[[ Information provided, beginning ]]

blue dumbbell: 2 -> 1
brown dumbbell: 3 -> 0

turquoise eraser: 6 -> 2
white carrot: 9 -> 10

[[ Information provided, end ]]

§ **Description of the task**:
Every piece of the data must be set down exactly. Omit nothing.

§ **Exercise response**:
blue dumbbell: 2 -> 1
brown dumbbell: 3 -> 0

turquoise eraser: 6 -> 2
white carrot: 9 -> 10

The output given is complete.